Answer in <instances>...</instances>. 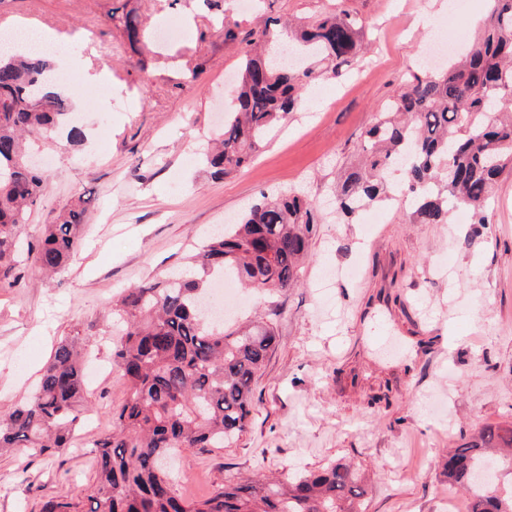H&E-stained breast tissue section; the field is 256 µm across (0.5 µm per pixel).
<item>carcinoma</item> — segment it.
<instances>
[{
    "mask_svg": "<svg viewBox=\"0 0 512 512\" xmlns=\"http://www.w3.org/2000/svg\"><path fill=\"white\" fill-rule=\"evenodd\" d=\"M123 31L140 41L134 12ZM287 36L301 56L276 65L264 47ZM250 51L239 72L233 111L206 152L210 177L222 179L248 165L277 122L298 108L321 74L342 77L365 49L362 29L347 9L324 13L291 29L271 20L248 34ZM54 70L44 53L0 56V284L18 279L21 237L47 188L48 174L29 161L28 140L52 144L67 131L78 143L72 95L48 90ZM361 156L336 175V214L350 221L389 197L392 171L403 167L417 224H446L450 209L476 216L474 233L490 229L486 209L500 179L512 173V0H488V12L468 52L439 71H411L400 91L380 106L360 134ZM85 207L78 203L44 225L36 247L41 270L56 274L76 250ZM321 217L296 189L261 193L235 223L224 225L185 271L125 291L112 307L117 328L112 367L126 395L110 410L112 428L94 440L96 480L86 512H364L368 491L360 469L332 463L315 471L270 479L260 473L213 486L201 500L177 492L164 467L175 448L206 451L247 432L253 385L277 343L272 323L260 318L231 331L202 311L209 276L240 279L257 293L297 286ZM88 336H68L55 348L28 399L0 416V448L23 446L59 456L83 421L87 380L84 359L95 347ZM448 485L462 491L469 512H512V482L489 486L483 470L512 477V422L473 432L446 451L440 464ZM68 499H49L42 512H79Z\"/></svg>",
    "mask_w": 512,
    "mask_h": 512,
    "instance_id": "cac0c4a2",
    "label": "carcinoma"
}]
</instances>
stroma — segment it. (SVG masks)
Wrapping results in <instances>:
<instances>
[{"label": "stroma", "instance_id": "stroma-1", "mask_svg": "<svg viewBox=\"0 0 512 512\" xmlns=\"http://www.w3.org/2000/svg\"><path fill=\"white\" fill-rule=\"evenodd\" d=\"M452 0H266L272 19L305 23L336 4L363 24L366 49L339 81L306 89L245 169L212 179L203 161L222 129L253 13L225 0L216 17L202 0H0V23L31 21L61 38L56 67L88 59L107 81L85 83L76 146L40 147L50 182L27 226L79 200L87 218L73 262L45 276L23 256L20 279L0 288V415L29 396L58 342L103 335L127 288L164 278L261 191L294 186L327 204L338 162H353L377 108L419 66L424 45L454 34ZM134 10L141 39L119 19ZM183 34L158 42L165 24ZM238 26L225 40L223 23ZM382 223L319 225L300 286L257 297L240 290L225 323L272 313L278 344L253 390L250 429L230 447L174 455L176 489L205 497L215 483L315 470L333 461L366 469L365 512H468L438 474L445 449L486 425L512 420V175L487 210L488 233L471 214L416 224L396 200ZM393 336L378 352L377 333ZM88 410L65 454H0V512H40L51 498L86 505L95 482L90 446L124 398L102 345Z\"/></svg>", "mask_w": 512, "mask_h": 512}]
</instances>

******

**Stated problem**:
Read through the data and copy every line where "segment" shows up.

**The solution**:
<item>carcinoma</item> — segment it.
stroma — segment it. (SVG masks)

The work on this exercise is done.